■ TO BE DONE:
Select every line in the data below that contains the string "major".
----------
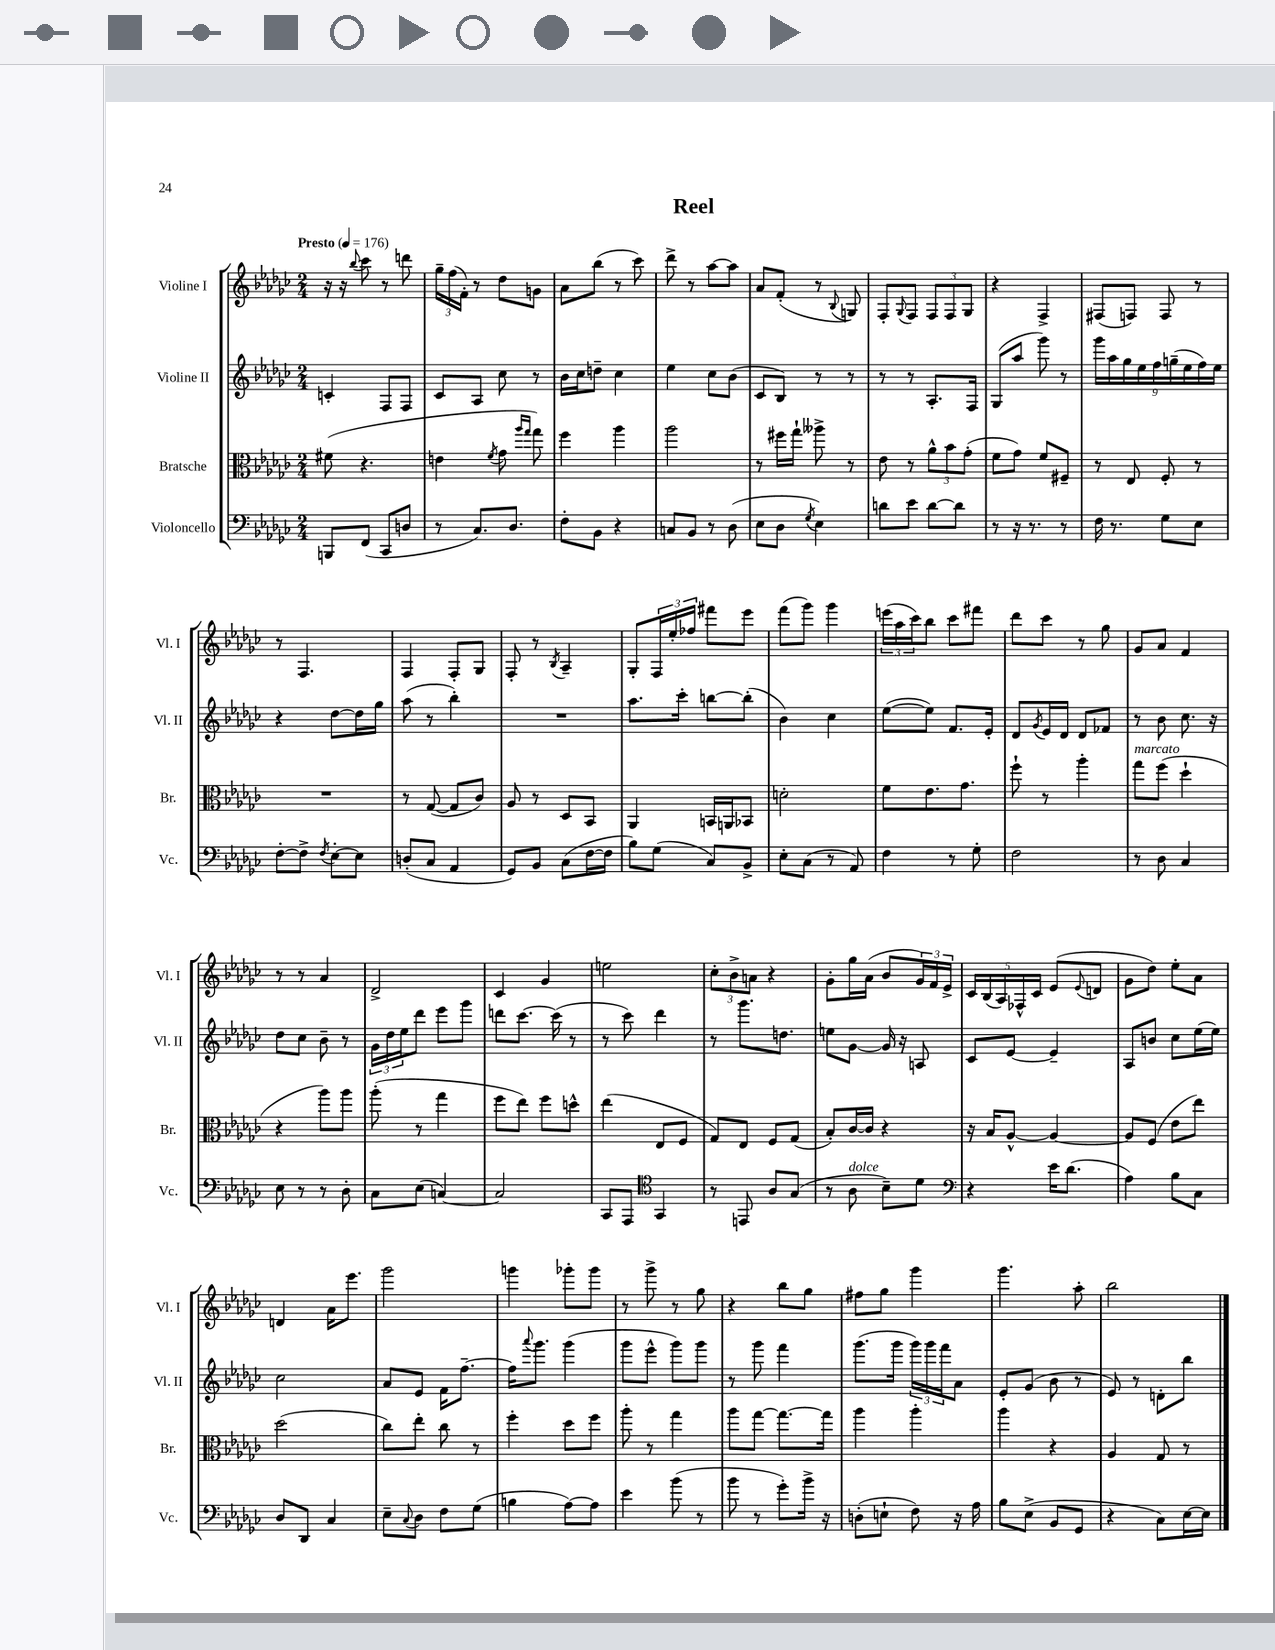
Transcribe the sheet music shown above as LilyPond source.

\header { title = "Reel" }
<<
\new StaffGroup <<
\new Staff = "s0" \with { instrumentName = "Violine I" shortInstrumentName = "Vl. I" } {
    \clef treble \key ges \major \numericTimeSignature \time 2/4 \tempo "Presto" 4 = 176
    r16 r16 \appoggiatura { bes''8 } ces'''8 r8 d'''8 |
    \tuplet 3/2 { ges''16-- f''16( f'16-.) } r8 des''8 g'8 |
    aes'8 bes''8( r8 ces'''8) |
    des'''8-> r8 aes''8~ aes''8 |
    aes'8 f'8-.( r8 \appoggiatura { bes8 } g8) |
    f8-. \appoggiatura { ges8 } f8 \tuplet 3/2 { f8 f8 ges8 } |
    r4 f4-> |
    fis8( f8) f8 r8 |
    r8 f4. |
    f4 f8-. ges8 |
    f8-. r8 \acciaccatura { bes8 } aes4-- |
    ges8-. \tuplet 3/2 { f16 ees''16-. fes''16 } fis'''8 ees'''8 |
    f'''8( ges'''8) ges'''4 |
    \tuplet 3/2 { e'''16( aes''16 ces'''16) } bes''8 ces'''8 fis'''8 |
    des'''8 ces'''8 r8 ges''8 |
    ges'8 aes'8 f'4 |
    r8 r8 aes'4 |
    des'2-> |
    ces'4 ges'4 |
    e''2 |
    \tuplet 3/2 { ces''8-. bes'8-> a'8 } r4 |
    ges'8-. ges''16 aes'16( bes'8 \tuplet 3/2 { ges'16) f'16 ees'16-> } |
    \tuplet 5/4 { ces'16 bes16( aes16) fes16-^ ces'16 } ees'8( \appoggiatura { ees'8 } d'8 |
    ges'8 des''8) ees''8-. aes'8 |
    d'4 aes'16 ees'''8. |
    ges'''2 |
    g'''4 ges'''8-. ges'''8 |
    r8 ges'''8-> r8 ges''8 |
    r4 bes''8 ges''8 |
    fis''8 ges''8 ges'''4 |
    ges'''4. aes''8-. |
    bes''2 \bar "|." |
}
\new Staff = "s1" \with { instrumentName = "Violine II" shortInstrumentName = "Vl. II" } {
    \clef treble \key ges \major \numericTimeSignature \time 2/4
    c'4-. f8 f8 |
    ces'8 aes8 ces''8 r8 |
    bes'16 ces''16 d''8-- ces''4 |
    ees''4 ces''8 bes'8( |
    ces'8 bes8) r8 r8 |
    r8 r8 aes8.-. f16 |
    ges8( aes''8 ges'''8) r8 |
    \tuplet 9/8 { ges'''16 aes''16 ges''16 ees''16 f''16 g''16--( ees''16 f''16) ees''16 } |
    r4 des''8~ des''16 ges''16 |
    aes''8( r8 bes''4-.) |
    R2 |
    aes''8. ces'''16-. b''8~ b''8-.( |
    bes'4) ces''4 |
    ees''8~( ees''8) f'8. ees'16-. |
    des'8 \acciaccatura { ges'8 } ees'16 des'16 des'8 fes'8 |
    r8 bes'8 ces''8. r16 |
    des''8 ces''8 bes'8-- r8 |
    \tuplet 3/2 { ges'16 des''16 ees''16 } des'''8 ees'''8 ges'''8 |
    d'''8 ces'''8.~ ces'''16( r8 |
    r8 ces'''8) des'''4 |
    r8 ges'''8. d''8. |
    e''8 ges'8~ ges'16 r16 a8 |
    ces'8 ees'8~ ees'4-- |
    aes8 b'8 ces''8 ees''16( ees''16) |
    ces''2 |
    aes'8 ees'8 f'16 f''8.~-- |
    f''16 \appoggiatura { aes'''8 } ges'''8. ges'''4( |
    ges'''8 ees'''8-^ ges'''8) ges'''8 |
    r8 ges'''8 f'''4 |
    ges'''8.( ges'''16 \tuplet 3/2 { ges'''16) ges'''16 f'''16 } aes'8 |
    ees'8-. ges'8( bes'8 r8 |
    ees'8) r8 d'8-. bes''8 \bar "|." |
}
\new Staff = "s2" \with { instrumentName = "Bratsche" shortInstrumentName = "Br." } {
    \clef alto \key ges \major \numericTimeSignature \time 2/4
    fis'8( r4. |
    e'4 \acciaccatura { f'8 } ges'8 \grace { aes''16 ges''16 } ges''8) |
    f''4 aes''4 |
    aes''2 |
    r8 fis''16 ges''16-! aeses''8-> r8 |
    ees'8 r8 \tuplet 3/2 { aes'8-^ bes'8 ges'8-.( } |
    f'8 ges'8) f'8 fis8-- |
    r8 ees8 f8-. r8 |
    R2 |
    r8 ges8~( ges8 ces'8) |
    aes8 r8 des8 bes,8 |
    aes,4 b,16 a,16 bes,8 |
    d'2-. |
    f'8 ees'8. ges'8. |
    f''8-! r8 aes''4-. |
    ges''8^\markup { \italic "marcato" } f''8( des''4-! |
    r4 aes''8) aes''8 |
    aes''8-.( r8 ges''4 |
    f''8 ees''8) f''8 d''8-^ |
    ees''4( ees8 f8 |
    ges8) ees8 f8 ges8( |
    bes8-.) ces'16~ ces'16 r4 |
    r16 bes16 aes8~-^ aes4~ |
    aes8 f8( ees'8 ees''8) |
    des''2( |
    ces''8) ees''8-. ces''8 r8 |
    f''4-. des''8 f''8 |
    aes''8-. r8 ges''4 |
    aes''8 ges''8~ ges''8.~ ges''16 |
    aes''4 aes''4-. |
    aes''4 r4 |
    aes4 ges8 r8 \bar "|." |
}
\new Staff = "s3" \with { instrumentName = "Violoncello" shortInstrumentName = "Vc." } {
    \clef bass \key ges \major \numericTimeSignature \time 2/4
    b,,8 f,8( ces,8 d8 |
    r8 ces8.) des8. |
    f8-. bes,8 r4 |
    c8 bes,8 r8 des8( |
    ees8 des8 \acciaccatura { ges8 } ees4) |
    d'8 ees'8 d'8~ d'8 |
    r8 r16 r8. r8 |
    f16 r8. ges8 ees8 |
    f8~-. f8-> \acciaccatura { f8 } ees8~-. ees8 |
    d8-.( ces8 aes,4 |
    ges,8) bes,8 ces8( f16~ f16 |
    bes8) ges8( ces8) bes,8-> |
    ees8-. ces8( r8 aes,8) |
    f4 r8 ges8-. |
    f2 |
    r8 des8 ces4 |
    ees8 r8 r8 des8-. |
    ces8 ees8( c4~) |
    c2 |
    ces,8 aes,,8 \clef tenor ges,4 |
    r8 e,8 aes8 ges8( |
    r8 aes8^\markup { \italic "dolce" } bes8--) des'8 |
    \clef bass r4 ees'16 des'8.( |
    aes4) bes8 ces8 |
    des8 des,8 ces4 |
    ees8-- \appoggiatura { ces8 } des8 f8 ges8( |
    b4 aes8~) aes8 |
    ees'4 bes'8( r8 |
    bes'8 r8 ges'8-.) bes'16-> r16 |
    d8-.( e8-! f8) r16 aes16 |
    bes8 ees8->( bes,8 ges,8 |
    r4 ces8) ees16~ ees16 \bar "|." |
}
>>
>>
\layout { \context { \Score \remove "Bar_number_engraver" } }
----------
■ FULL ANSWER:
    \clef treble \key ges \major \numericTimeSignature \time 2/4 \tempo "Presto" 4 = 176
    \clef treble \key ges \major \numericTimeSignature \time 2/4
    \clef alto \key ges \major \numericTimeSignature \time 2/4
    \clef bass \key ges \major \numericTimeSignature \time 2/4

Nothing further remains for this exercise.